GOAL OF THE EXERCISE: Give the data below again exactly as written, but without the pictures.

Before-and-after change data
◇ ◇ ◇

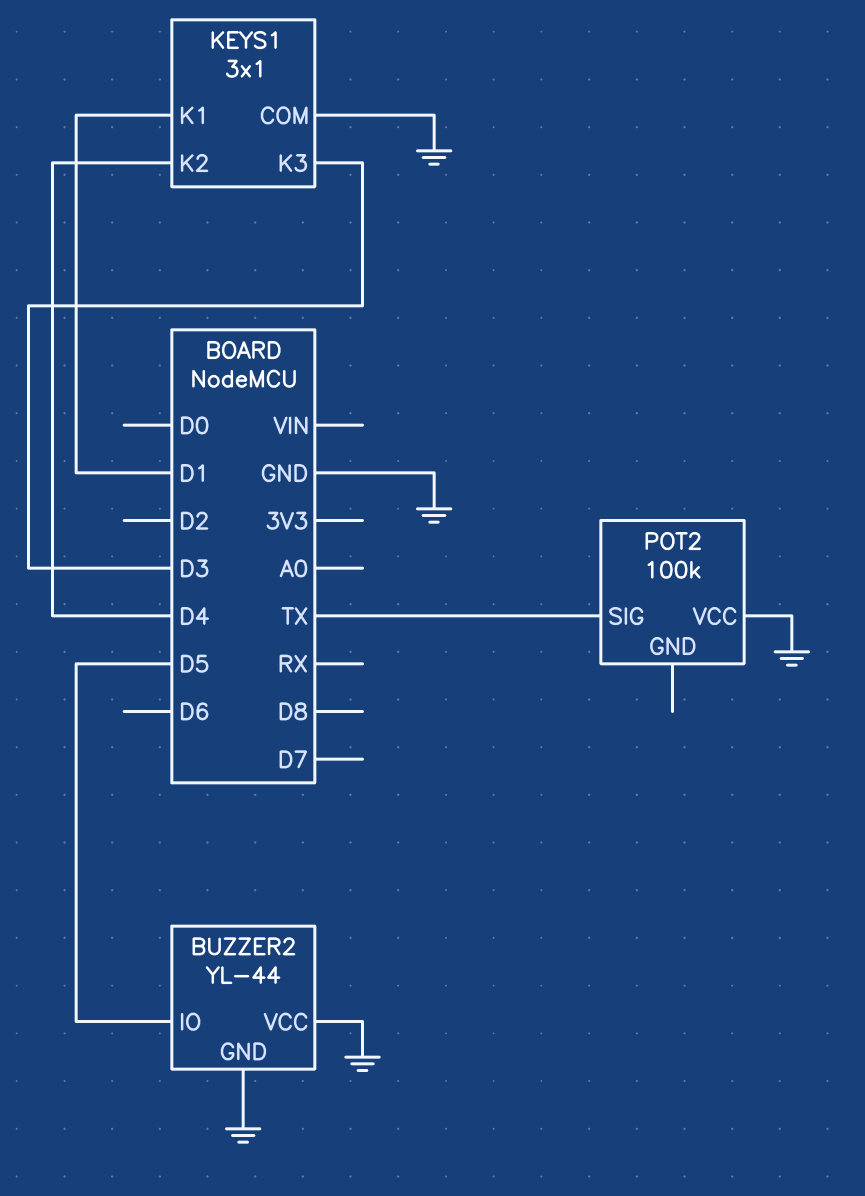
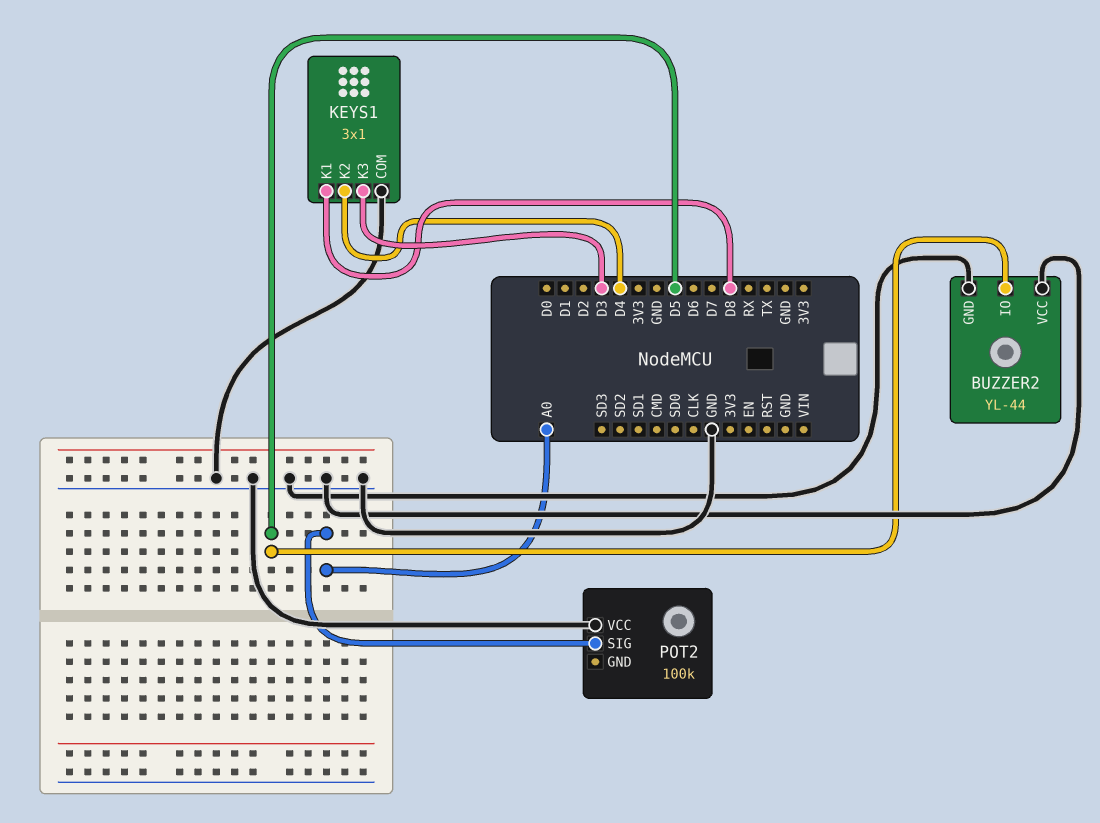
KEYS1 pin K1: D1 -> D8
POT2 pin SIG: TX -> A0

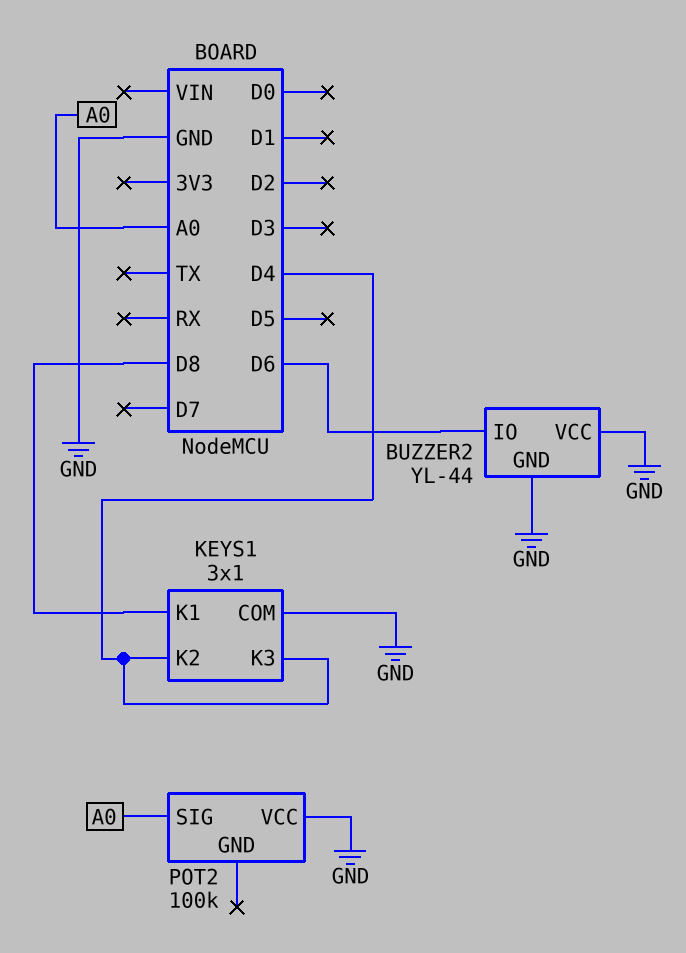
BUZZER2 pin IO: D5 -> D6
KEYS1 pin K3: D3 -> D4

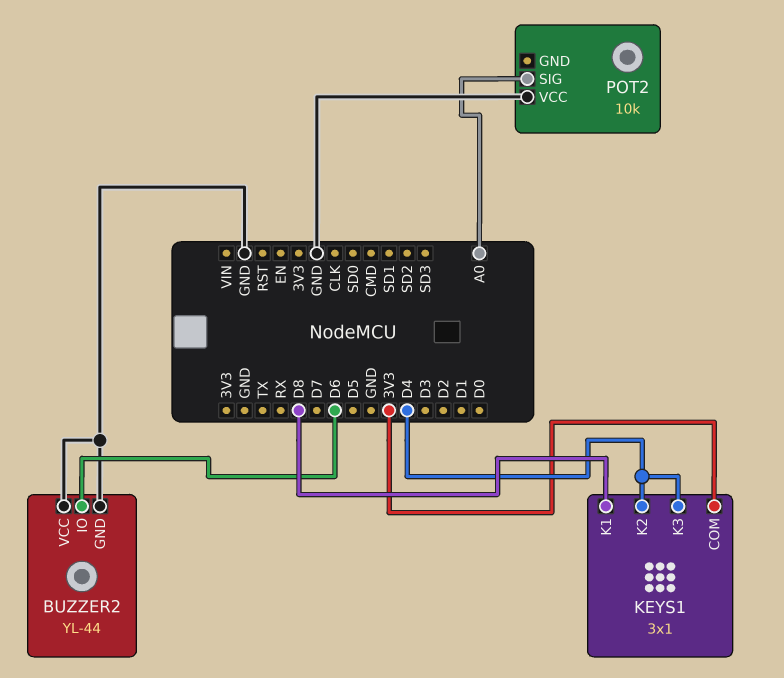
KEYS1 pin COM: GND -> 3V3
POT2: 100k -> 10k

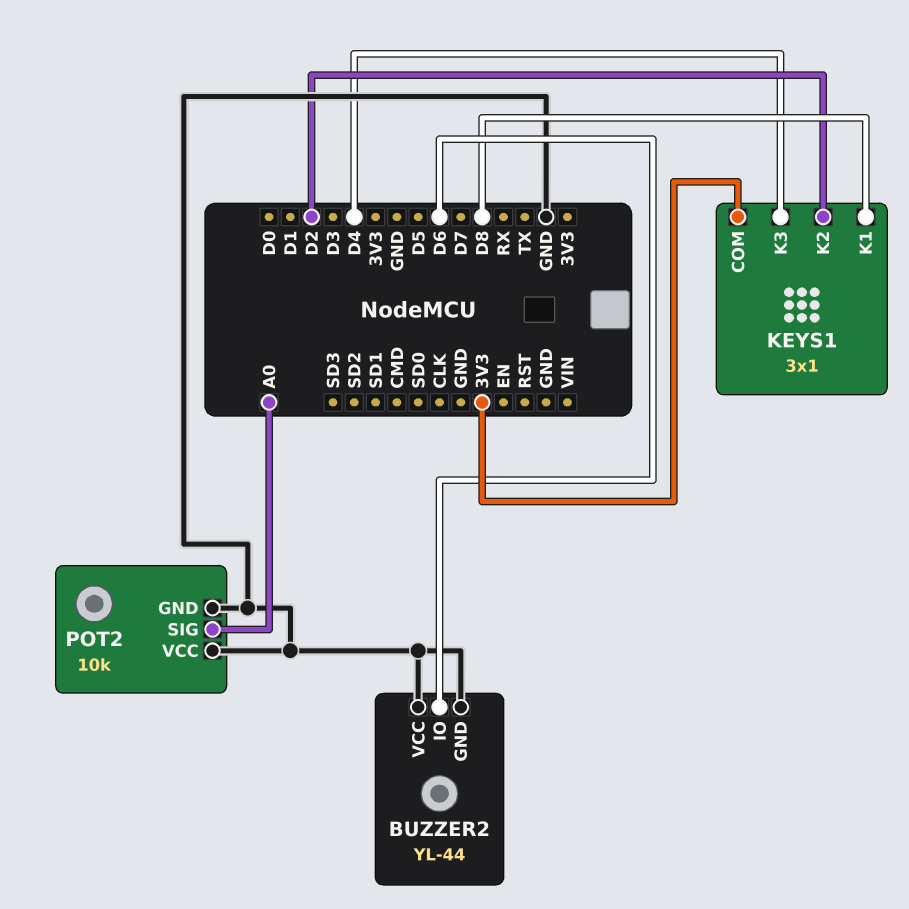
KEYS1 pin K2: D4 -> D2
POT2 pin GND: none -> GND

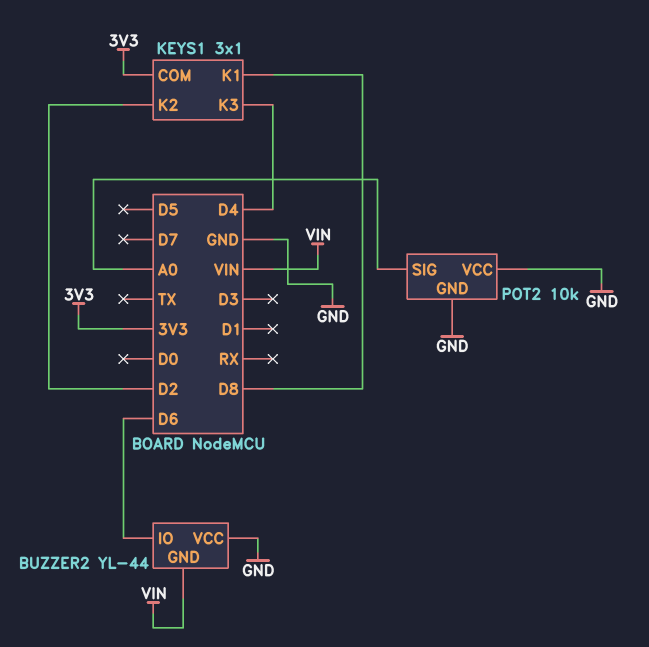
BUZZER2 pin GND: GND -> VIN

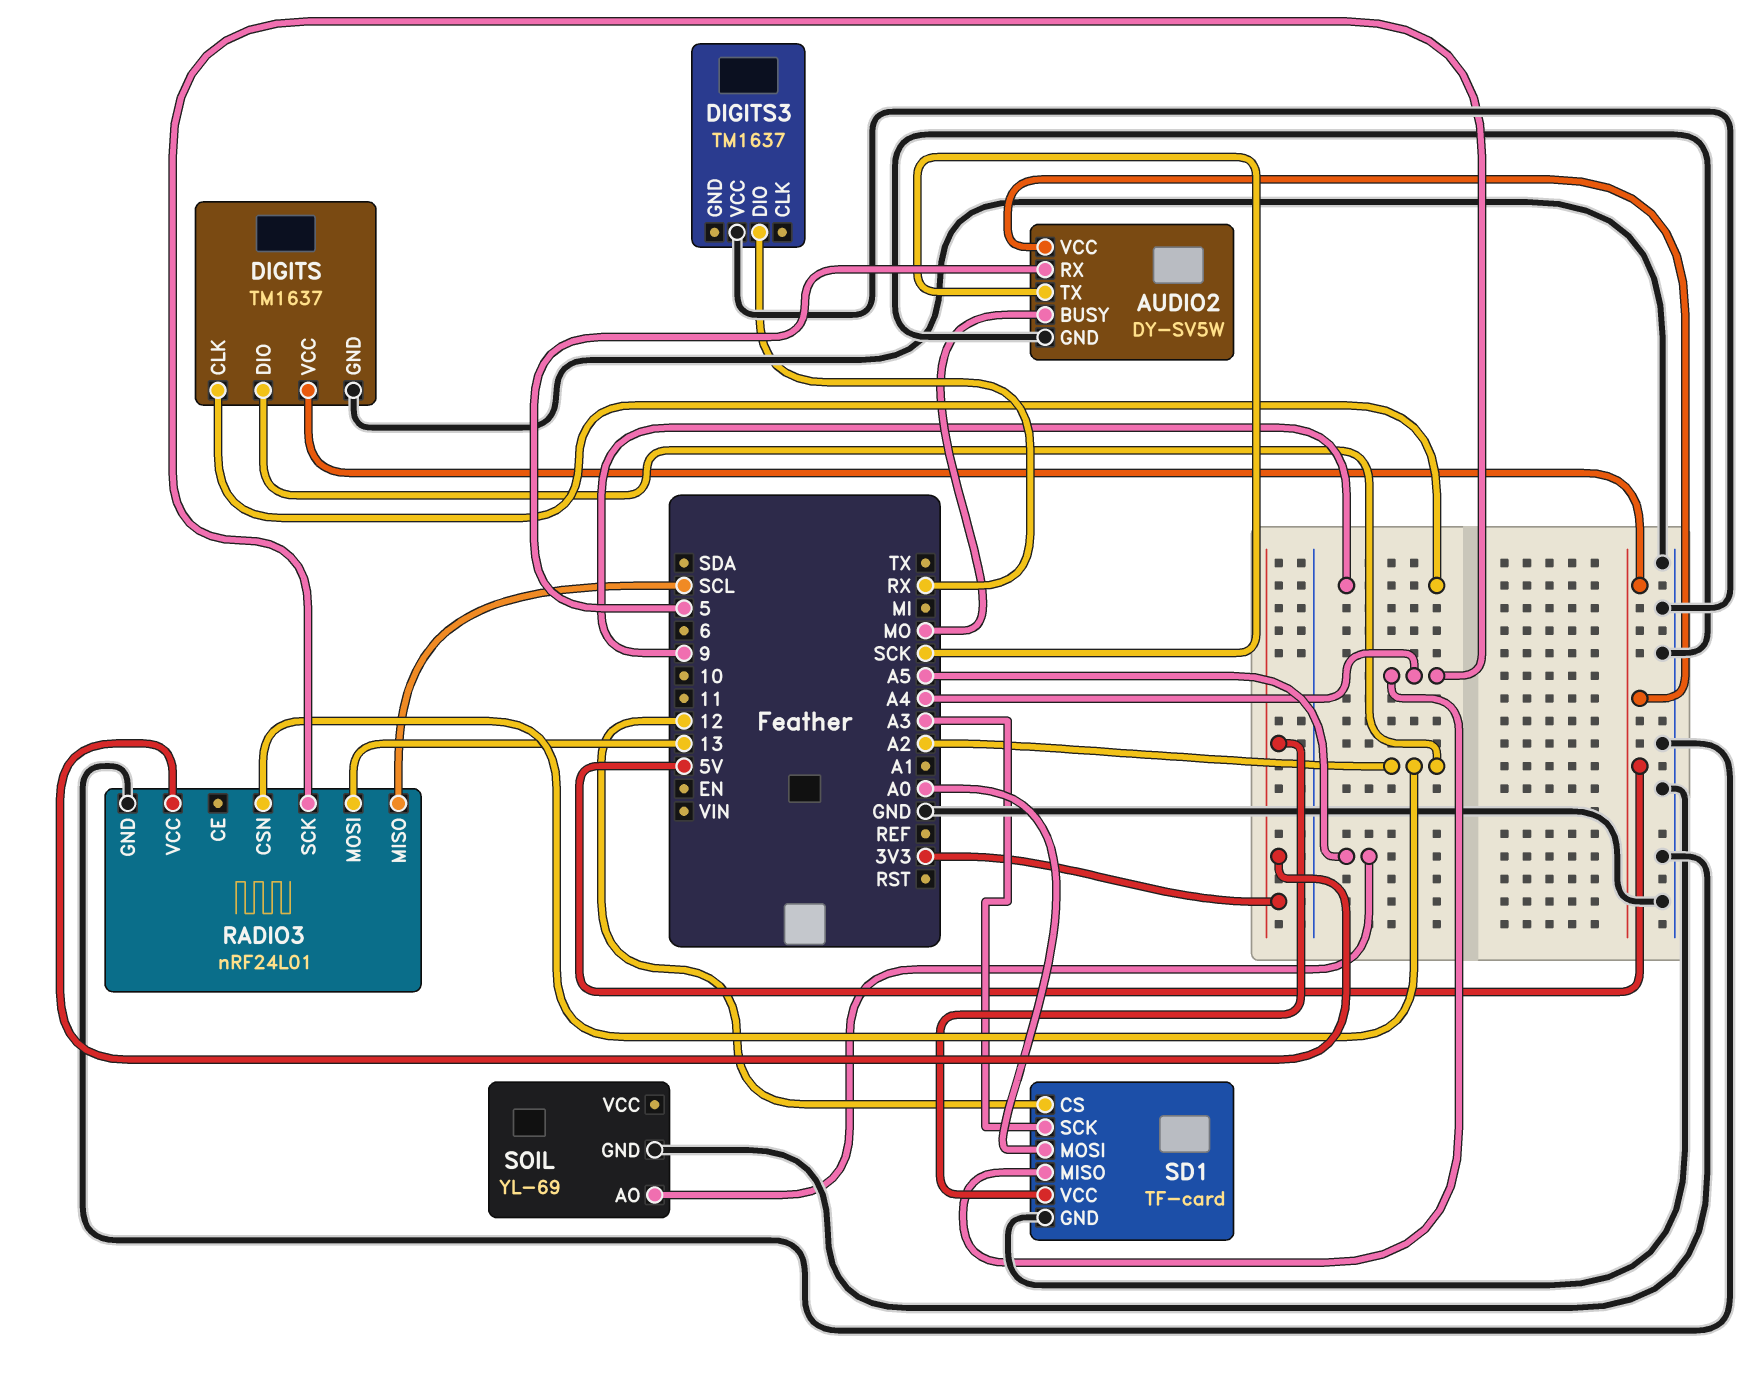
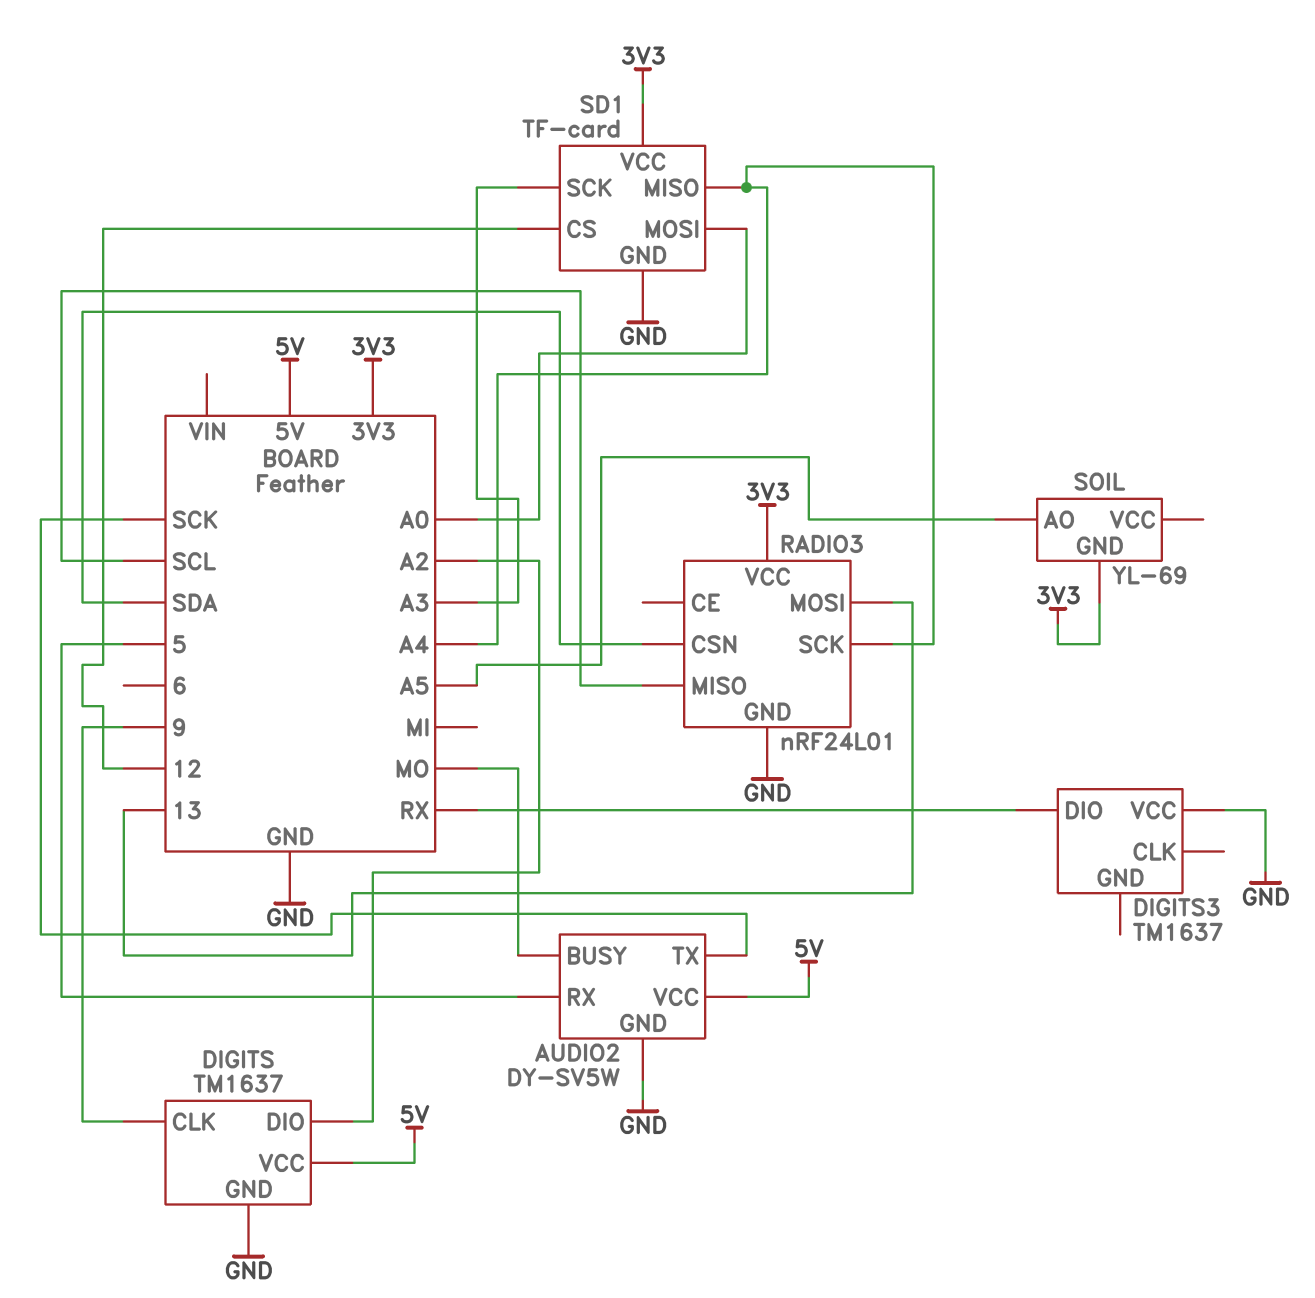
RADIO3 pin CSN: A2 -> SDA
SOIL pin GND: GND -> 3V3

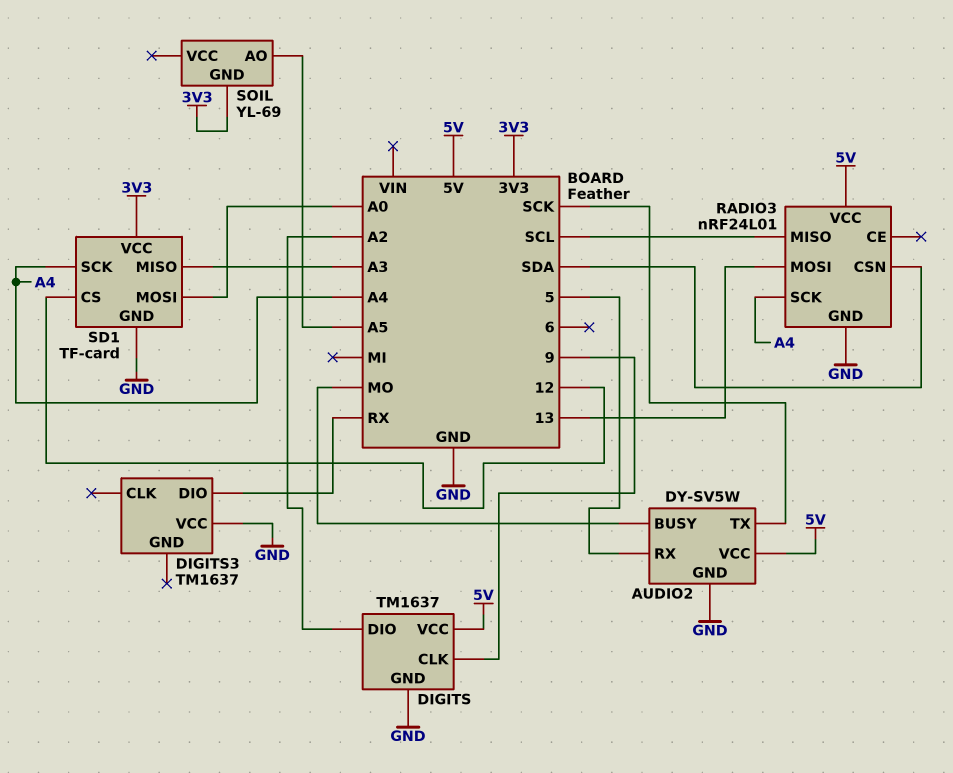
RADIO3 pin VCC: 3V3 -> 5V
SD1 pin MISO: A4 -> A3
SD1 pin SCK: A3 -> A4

◇ ◇ ◇

ANSWER SECTION:
KEYS1 pin K1: D1 -> D8
POT2 pin SIG: TX -> A0

BUZZER2 pin IO: D5 -> D6
KEYS1 pin K3: D3 -> D4

KEYS1 pin COM: GND -> 3V3
POT2: 100k -> 10k

KEYS1 pin K2: D4 -> D2
POT2 pin GND: none -> GND

BUZZER2 pin GND: GND -> VIN

RADIO3 pin CSN: A2 -> SDA
SOIL pin GND: GND -> 3V3

RADIO3 pin VCC: 3V3 -> 5V
SD1 pin MISO: A4 -> A3
SD1 pin SCK: A3 -> A4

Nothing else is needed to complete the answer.